RAW DATA >>
>>>>>

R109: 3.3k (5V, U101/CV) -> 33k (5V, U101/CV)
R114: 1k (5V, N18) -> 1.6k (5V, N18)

<<<<<
>>>>>

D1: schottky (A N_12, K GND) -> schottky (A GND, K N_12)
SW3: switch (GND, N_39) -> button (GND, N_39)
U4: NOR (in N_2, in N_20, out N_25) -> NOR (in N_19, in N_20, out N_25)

<<<<<
>>>>>

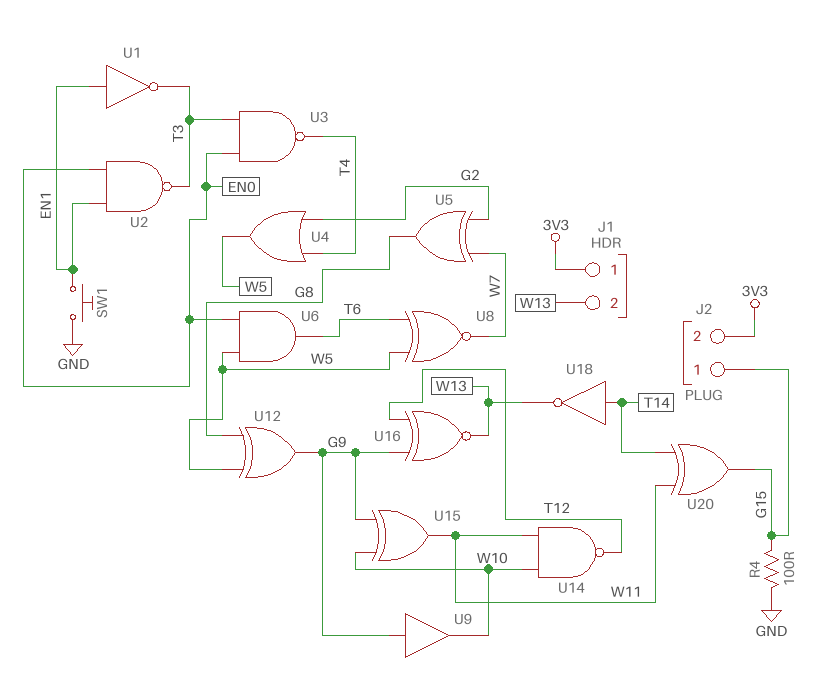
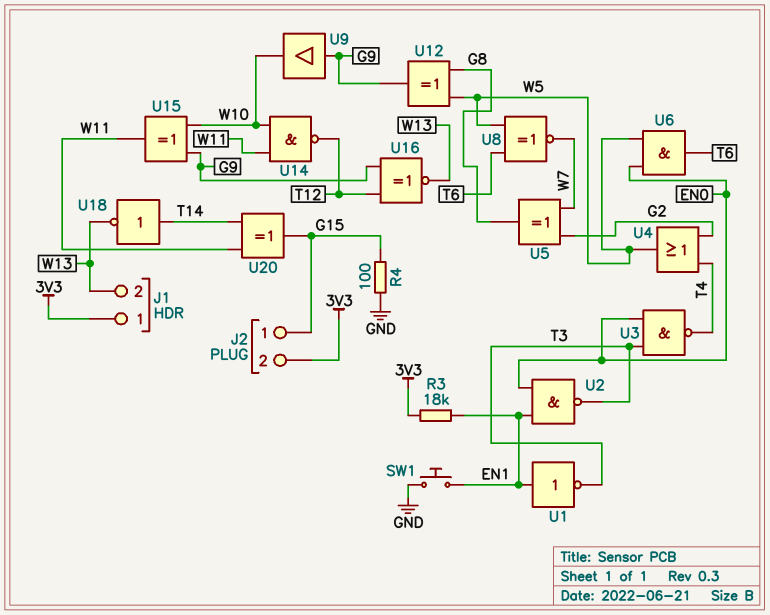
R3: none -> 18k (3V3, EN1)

<<<<<

ACTIVITY >> In the entries above, one line contains "R109: 3.3k (5V, U101/CV) -> 33k (5V, U101/CV)" and another contains "R114: 1k (5V, N18) -> 1.6k (5V, N18)". Reproduce exactly those two lines and the lines between them, nothing else.

TASK RESPONSE >>
R109: 3.3k (5V, U101/CV) -> 33k (5V, U101/CV)
R114: 1k (5V, N18) -> 1.6k (5V, N18)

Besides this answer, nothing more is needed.